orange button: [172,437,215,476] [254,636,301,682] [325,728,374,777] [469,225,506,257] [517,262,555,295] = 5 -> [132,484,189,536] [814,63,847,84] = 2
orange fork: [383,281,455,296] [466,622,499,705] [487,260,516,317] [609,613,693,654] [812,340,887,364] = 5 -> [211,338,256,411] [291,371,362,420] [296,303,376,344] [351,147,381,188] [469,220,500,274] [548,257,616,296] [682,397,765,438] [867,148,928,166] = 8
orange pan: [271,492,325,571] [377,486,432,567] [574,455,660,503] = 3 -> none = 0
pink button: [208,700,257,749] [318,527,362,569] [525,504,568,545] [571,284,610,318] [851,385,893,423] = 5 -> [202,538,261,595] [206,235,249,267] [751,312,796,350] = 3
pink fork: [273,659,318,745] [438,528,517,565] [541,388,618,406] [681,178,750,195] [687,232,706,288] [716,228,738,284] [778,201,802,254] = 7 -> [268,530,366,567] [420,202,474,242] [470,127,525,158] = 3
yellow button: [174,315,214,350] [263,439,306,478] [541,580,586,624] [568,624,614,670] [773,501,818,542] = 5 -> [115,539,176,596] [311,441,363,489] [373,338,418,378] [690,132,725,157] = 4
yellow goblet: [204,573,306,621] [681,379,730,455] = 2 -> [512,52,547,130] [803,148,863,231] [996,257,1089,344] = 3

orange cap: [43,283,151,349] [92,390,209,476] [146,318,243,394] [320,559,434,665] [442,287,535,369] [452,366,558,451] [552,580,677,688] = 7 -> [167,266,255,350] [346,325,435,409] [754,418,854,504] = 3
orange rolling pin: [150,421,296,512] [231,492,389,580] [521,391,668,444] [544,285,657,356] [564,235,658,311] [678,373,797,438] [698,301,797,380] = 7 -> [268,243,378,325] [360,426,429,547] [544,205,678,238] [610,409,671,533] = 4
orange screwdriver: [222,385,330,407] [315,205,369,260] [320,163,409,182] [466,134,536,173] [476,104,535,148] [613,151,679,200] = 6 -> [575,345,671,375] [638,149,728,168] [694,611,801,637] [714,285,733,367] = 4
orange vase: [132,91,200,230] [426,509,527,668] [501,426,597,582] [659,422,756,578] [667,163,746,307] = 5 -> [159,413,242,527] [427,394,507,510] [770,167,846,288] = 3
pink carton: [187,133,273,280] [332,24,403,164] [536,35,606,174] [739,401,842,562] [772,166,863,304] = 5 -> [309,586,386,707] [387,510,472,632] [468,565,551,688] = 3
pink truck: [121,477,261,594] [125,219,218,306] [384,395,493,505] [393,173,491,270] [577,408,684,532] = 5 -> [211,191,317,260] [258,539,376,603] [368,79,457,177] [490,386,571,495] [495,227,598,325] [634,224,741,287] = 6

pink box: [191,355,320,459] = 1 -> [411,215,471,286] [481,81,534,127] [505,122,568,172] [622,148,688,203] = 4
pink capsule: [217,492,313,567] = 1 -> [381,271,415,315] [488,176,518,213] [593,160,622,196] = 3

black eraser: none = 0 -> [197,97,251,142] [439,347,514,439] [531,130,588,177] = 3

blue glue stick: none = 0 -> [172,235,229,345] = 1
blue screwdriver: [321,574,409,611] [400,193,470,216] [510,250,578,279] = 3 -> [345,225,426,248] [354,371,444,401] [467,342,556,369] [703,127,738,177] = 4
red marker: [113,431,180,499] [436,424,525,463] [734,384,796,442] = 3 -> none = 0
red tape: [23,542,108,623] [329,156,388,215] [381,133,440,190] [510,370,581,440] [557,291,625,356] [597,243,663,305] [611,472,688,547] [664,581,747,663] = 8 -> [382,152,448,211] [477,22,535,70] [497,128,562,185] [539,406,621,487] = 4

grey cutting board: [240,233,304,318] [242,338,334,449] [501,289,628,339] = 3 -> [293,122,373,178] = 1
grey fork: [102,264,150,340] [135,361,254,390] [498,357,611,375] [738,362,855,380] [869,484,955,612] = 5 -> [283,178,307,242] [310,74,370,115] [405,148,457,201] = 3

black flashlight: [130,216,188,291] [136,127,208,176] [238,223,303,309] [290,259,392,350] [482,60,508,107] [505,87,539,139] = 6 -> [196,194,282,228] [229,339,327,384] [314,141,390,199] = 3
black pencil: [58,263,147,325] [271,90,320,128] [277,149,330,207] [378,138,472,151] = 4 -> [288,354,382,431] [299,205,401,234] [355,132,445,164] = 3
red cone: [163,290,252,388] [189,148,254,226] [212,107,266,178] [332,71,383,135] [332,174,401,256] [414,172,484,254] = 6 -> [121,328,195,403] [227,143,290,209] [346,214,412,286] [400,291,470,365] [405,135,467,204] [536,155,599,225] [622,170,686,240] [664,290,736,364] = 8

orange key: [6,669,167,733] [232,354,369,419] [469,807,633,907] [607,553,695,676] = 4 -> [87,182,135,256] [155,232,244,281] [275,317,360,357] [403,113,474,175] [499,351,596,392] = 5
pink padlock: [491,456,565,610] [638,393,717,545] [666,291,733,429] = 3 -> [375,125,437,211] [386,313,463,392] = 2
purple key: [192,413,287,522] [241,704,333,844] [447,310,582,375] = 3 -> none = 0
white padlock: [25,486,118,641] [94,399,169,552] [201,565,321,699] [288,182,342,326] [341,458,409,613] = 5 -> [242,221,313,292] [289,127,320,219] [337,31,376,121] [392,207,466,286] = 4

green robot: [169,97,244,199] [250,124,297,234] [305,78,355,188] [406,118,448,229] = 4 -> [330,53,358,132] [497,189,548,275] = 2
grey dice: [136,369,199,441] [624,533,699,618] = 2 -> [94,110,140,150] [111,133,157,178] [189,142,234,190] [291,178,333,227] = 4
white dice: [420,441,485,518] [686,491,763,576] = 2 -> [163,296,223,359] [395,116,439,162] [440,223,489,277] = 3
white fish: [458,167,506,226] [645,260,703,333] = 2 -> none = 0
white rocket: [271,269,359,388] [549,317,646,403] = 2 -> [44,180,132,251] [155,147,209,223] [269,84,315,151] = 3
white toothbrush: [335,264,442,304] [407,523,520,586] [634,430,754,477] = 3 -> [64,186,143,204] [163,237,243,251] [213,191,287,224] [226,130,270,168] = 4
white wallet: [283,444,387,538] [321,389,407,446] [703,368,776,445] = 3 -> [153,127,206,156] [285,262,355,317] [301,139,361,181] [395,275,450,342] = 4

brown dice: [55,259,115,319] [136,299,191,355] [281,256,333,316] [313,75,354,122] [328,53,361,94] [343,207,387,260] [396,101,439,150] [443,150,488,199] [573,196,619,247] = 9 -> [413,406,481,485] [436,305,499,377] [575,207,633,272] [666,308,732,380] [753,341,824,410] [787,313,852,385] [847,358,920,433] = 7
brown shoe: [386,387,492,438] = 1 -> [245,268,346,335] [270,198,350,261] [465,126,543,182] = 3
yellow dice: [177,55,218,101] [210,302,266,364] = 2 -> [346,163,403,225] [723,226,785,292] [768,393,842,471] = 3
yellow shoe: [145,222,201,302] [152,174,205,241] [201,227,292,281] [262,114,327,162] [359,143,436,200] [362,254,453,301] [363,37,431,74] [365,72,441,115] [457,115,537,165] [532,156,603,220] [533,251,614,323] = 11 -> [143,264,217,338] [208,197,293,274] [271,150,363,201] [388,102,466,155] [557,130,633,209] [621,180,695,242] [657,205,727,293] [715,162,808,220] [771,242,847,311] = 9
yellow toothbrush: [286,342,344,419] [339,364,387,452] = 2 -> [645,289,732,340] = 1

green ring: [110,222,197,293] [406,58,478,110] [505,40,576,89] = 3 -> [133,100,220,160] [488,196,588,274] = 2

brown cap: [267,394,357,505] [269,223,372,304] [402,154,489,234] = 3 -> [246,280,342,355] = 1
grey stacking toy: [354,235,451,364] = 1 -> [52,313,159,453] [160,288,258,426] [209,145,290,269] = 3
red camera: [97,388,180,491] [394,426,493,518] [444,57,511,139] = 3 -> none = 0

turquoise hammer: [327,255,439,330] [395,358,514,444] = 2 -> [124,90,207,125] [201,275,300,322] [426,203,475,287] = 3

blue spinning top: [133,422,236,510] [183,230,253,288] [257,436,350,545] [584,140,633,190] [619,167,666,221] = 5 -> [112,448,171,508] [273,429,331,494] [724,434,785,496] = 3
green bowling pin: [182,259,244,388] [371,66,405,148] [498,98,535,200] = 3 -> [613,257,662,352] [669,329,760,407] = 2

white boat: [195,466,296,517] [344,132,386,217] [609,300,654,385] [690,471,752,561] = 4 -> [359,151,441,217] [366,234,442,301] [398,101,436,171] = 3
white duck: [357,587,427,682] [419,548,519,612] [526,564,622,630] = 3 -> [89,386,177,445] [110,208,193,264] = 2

---

Where does the word "shoe" appear in the records above? Return every line that holds it.

brown shoe: [386,387,492,438] = 1 -> [245,268,346,335] [270,198,350,261] [465,126,543,182] = 3
yellow shoe: [145,222,201,302] [152,174,205,241] [201,227,292,281] [262,114,327,162] [359,143,436,200] [362,254,453,301] [363,37,431,74] [365,72,441,115] [457,115,537,165] [532,156,603,220] [533,251,614,323] = 11 -> [143,264,217,338] [208,197,293,274] [271,150,363,201] [388,102,466,155] [557,130,633,209] [621,180,695,242] [657,205,727,293] [715,162,808,220] [771,242,847,311] = 9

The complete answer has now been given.